Data records
____________________

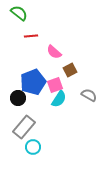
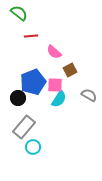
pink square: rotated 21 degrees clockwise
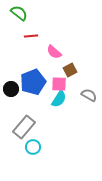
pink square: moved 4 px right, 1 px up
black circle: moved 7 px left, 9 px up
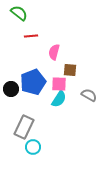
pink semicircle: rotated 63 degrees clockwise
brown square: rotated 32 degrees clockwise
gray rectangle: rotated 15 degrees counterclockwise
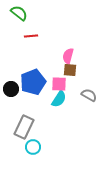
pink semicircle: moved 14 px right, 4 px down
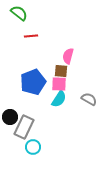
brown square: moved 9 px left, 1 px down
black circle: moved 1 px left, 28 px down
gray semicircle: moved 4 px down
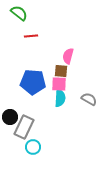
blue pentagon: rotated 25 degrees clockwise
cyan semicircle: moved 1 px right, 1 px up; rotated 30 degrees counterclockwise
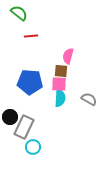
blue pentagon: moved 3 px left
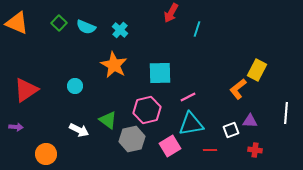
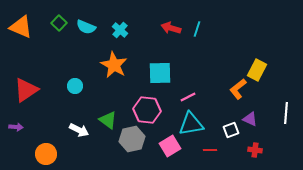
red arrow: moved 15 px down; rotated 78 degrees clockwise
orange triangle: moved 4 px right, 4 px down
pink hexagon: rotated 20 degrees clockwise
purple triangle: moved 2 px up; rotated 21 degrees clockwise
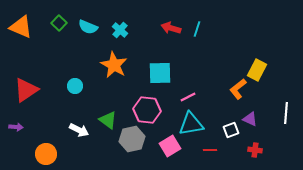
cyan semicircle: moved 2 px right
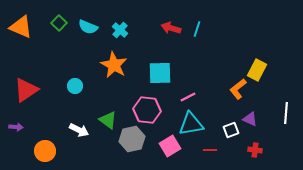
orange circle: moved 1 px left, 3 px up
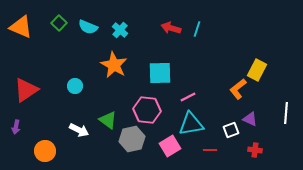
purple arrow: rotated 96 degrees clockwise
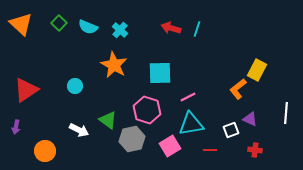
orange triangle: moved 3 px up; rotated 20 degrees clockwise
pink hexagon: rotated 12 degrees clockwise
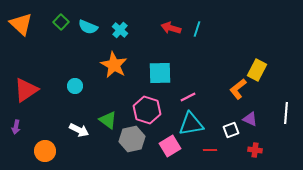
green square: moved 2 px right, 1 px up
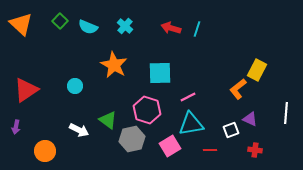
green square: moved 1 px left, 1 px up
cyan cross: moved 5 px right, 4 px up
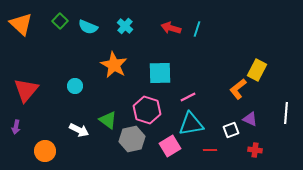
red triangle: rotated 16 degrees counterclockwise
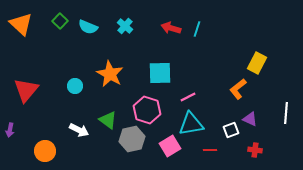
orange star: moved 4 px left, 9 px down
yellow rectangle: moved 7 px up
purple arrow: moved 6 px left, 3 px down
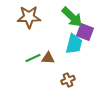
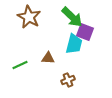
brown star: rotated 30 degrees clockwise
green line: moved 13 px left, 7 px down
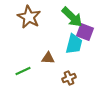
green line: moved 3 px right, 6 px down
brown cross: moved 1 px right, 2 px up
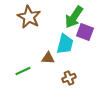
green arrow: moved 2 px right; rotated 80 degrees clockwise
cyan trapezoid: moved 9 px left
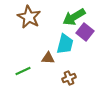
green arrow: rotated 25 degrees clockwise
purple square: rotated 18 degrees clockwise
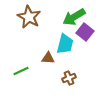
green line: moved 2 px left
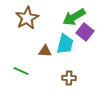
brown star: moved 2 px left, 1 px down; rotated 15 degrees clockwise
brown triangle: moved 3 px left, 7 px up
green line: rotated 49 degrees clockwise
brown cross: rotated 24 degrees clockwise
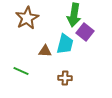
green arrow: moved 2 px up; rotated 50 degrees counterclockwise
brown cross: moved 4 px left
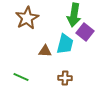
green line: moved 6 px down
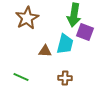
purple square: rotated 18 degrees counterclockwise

____________________

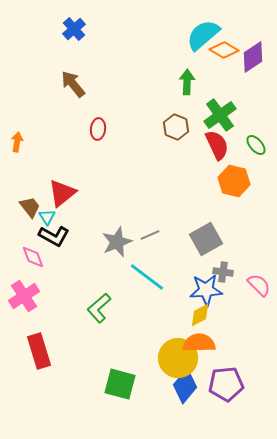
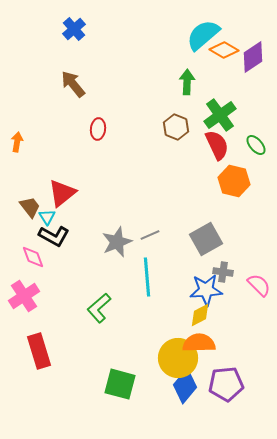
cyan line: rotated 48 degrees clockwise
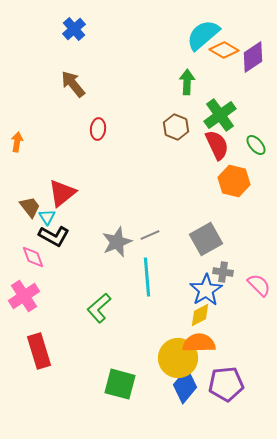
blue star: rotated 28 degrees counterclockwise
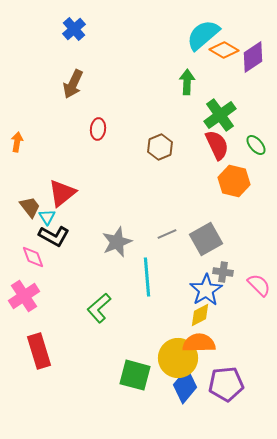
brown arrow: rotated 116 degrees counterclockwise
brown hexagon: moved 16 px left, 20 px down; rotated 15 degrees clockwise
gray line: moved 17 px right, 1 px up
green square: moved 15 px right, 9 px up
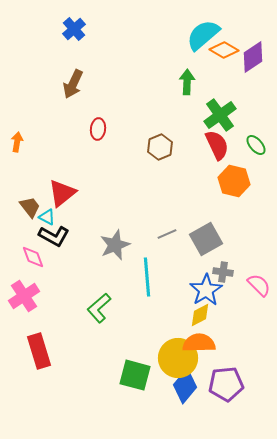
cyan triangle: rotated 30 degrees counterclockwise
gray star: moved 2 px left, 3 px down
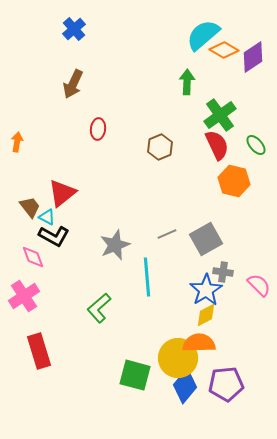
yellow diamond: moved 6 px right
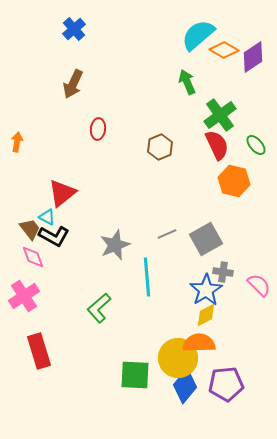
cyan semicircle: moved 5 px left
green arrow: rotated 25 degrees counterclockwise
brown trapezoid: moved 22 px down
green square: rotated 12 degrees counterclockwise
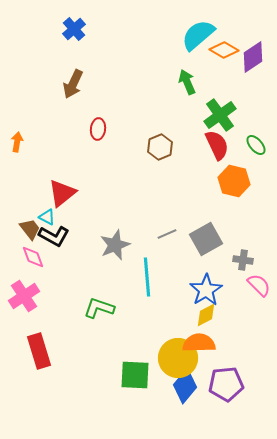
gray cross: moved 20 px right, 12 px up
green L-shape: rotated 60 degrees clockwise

____________________

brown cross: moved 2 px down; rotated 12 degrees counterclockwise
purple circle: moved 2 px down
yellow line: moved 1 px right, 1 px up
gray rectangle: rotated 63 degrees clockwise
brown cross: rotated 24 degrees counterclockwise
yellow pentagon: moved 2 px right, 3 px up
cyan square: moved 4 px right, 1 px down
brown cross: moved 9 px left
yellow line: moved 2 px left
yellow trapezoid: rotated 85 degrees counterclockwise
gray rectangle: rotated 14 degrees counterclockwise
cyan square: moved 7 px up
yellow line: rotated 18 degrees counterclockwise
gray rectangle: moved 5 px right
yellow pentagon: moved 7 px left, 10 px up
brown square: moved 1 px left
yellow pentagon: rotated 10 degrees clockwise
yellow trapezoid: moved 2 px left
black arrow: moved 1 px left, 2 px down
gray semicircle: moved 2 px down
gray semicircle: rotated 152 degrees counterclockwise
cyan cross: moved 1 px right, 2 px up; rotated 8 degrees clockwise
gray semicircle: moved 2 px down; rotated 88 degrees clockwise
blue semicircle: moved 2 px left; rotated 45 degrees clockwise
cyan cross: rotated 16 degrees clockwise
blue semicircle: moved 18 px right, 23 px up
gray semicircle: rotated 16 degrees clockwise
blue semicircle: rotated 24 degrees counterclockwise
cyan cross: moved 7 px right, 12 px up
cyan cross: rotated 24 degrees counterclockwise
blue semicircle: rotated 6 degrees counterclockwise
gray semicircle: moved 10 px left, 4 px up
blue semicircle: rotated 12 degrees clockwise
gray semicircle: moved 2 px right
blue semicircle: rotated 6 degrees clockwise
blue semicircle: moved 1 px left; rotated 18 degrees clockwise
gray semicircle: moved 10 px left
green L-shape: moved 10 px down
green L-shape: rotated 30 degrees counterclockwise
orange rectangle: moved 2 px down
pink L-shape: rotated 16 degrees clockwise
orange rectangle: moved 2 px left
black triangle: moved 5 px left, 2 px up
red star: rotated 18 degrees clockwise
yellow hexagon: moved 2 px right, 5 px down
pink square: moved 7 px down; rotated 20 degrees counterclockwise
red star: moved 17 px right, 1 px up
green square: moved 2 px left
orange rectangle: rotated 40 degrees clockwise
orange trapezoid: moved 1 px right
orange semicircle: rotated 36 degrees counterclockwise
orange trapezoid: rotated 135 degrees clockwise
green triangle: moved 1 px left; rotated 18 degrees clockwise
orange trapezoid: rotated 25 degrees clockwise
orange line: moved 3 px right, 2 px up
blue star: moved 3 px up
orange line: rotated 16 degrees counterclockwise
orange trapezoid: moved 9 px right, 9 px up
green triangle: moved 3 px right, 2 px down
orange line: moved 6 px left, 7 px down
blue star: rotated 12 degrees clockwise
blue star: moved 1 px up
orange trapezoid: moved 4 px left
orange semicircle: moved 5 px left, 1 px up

____________________

In the data, from the line with "pink square: rotated 21 degrees clockwise" to the line with "pink semicircle: moved 14 px right, 4 px down", swap "pink" for "violet" and write those lines out again with nothing else altered. Leave out the picture lines.

_Task solution_
violet square: rotated 21 degrees clockwise
violet square: moved 4 px right, 1 px up
black circle: moved 7 px left, 9 px up
violet semicircle: rotated 63 degrees clockwise
brown square: rotated 32 degrees clockwise
gray rectangle: rotated 15 degrees counterclockwise
violet semicircle: moved 14 px right, 4 px down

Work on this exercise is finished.